■ Required task
Please convert the lines below into a numbered list, leaving out any blank lines.
— Start Provided records —
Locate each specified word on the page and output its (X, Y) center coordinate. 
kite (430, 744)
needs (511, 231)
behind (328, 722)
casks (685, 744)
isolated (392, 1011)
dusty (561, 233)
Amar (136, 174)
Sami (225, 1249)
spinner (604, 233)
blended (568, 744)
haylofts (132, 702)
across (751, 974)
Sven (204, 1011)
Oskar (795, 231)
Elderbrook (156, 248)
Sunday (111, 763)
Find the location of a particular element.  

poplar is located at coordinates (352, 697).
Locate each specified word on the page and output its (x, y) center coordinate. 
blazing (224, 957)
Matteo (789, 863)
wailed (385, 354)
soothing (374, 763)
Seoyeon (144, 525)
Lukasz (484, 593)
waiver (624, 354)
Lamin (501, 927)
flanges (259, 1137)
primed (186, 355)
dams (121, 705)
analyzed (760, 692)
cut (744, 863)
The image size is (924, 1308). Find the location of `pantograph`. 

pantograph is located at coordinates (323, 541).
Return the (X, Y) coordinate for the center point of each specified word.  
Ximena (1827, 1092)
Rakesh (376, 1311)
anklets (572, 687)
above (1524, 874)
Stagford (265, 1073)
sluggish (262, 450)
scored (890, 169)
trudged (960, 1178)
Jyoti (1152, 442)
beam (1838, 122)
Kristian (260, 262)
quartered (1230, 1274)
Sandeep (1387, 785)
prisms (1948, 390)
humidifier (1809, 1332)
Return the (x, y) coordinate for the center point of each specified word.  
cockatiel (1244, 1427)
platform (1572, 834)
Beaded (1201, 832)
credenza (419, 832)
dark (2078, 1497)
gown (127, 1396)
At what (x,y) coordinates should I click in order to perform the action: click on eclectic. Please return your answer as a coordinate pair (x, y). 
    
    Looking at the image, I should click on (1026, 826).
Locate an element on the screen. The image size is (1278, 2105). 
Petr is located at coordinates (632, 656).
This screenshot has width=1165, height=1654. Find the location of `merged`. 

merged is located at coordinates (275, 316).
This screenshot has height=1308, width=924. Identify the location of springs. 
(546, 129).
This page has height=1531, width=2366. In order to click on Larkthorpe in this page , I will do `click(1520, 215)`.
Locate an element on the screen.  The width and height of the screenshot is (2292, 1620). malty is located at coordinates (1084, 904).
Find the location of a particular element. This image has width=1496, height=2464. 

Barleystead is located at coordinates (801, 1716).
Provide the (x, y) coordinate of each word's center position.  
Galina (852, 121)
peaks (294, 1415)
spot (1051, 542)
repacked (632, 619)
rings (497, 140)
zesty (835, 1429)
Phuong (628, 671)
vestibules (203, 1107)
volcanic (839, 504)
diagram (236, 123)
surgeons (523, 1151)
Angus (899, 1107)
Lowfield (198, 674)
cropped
— End Provided records —
■ Solution for this problem
1. Locate each specified word on the page and output its (X, Y) center coordinate. 
2. kite (430, 744)
3. needs (511, 231)
4. behind (328, 722)
5. casks (685, 744)
6. isolated (392, 1011)
7. dusty (561, 233)
8. Amar (136, 174)
9. Sami (225, 1249)
10. spinner (604, 233)
11. blended (568, 744)
12. haylofts (132, 702)
13. across (751, 974)
14. Sven (204, 1011)
15. Oskar (795, 231)
16. Elderbrook (156, 248)
17. Sunday (111, 763)
18. Find the location of a particular element.  
19. poplar is located at coordinates (352, 697).
20. Locate each specified word on the page and output its (x, y) center coordinate. 
21. blazing (224, 957)
22. Matteo (789, 863)
23. wailed (385, 354)
24. soothing (374, 763)
25. Seoyeon (144, 525)
26. Lukasz (484, 593)
27. waiver (624, 354)
28. Lamin (501, 927)
29. flanges (259, 1137)
30. primed (186, 355)
31. dams (121, 705)
32. analyzed (760, 692)
33. cut (744, 863)
34. The image size is (924, 1308). Find the location of `pantograph`. 
35. pantograph is located at coordinates (323, 541).
36. Return the (X, Y) coordinate for the center point of each specified word.  
37. Ximena (1827, 1092)
38. Rakesh (376, 1311)
39. anklets (572, 687)
40. above (1524, 874)
41. Stagford (265, 1073)
42. sluggish (262, 450)
43. scored (890, 169)
44. trudged (960, 1178)
45. Jyoti (1152, 442)
46. beam (1838, 122)
47. Kristian (260, 262)
48. quartered (1230, 1274)
49. Sandeep (1387, 785)
50. prisms (1948, 390)
51. humidifier (1809, 1332)
52. Return the (x, y) coordinate for the center point of each specified word.  
53. cockatiel (1244, 1427)
54. platform (1572, 834)
55. Beaded (1201, 832)
56. credenza (419, 832)
57. dark (2078, 1497)
58. gown (127, 1396)
59. At what (x,y) coordinates should I click in order to perform the action: click on eclectic. Please return your answer as a coordinate pair (x, y). 
60.     Looking at the image, I should click on (1026, 826).
61. Locate an element on the screen. The image size is (1278, 2105). 
62. Petr is located at coordinates (632, 656).
63. This screenshot has width=1165, height=1654. Find the location of `merged`. 
64. merged is located at coordinates (275, 316).
65. This screenshot has height=1308, width=924. Identify the location of springs. 
66. (546, 129).
67. This page has height=1531, width=2366. In order to click on Larkthorpe in this page , I will do `click(1520, 215)`.
68. Locate an element on the screen.  The width and height of the screenshot is (2292, 1620). malty is located at coordinates (1084, 904).
69. Find the location of a particular element. This image has width=1496, height=2464. 
70. Barleystead is located at coordinates (801, 1716).
71. Provide the (x, y) coordinate of each word's center position.  
72. Galina (852, 121)
73. peaks (294, 1415)
74. spot (1051, 542)
75. repacked (632, 619)
76. rings (497, 140)
77. zesty (835, 1429)
78. Phuong (628, 671)
79. vestibules (203, 1107)
80. volcanic (839, 504)
81. diagram (236, 123)
82. surgeons (523, 1151)
83. Angus (899, 1107)
84. Lowfield (198, 674)
85. cropped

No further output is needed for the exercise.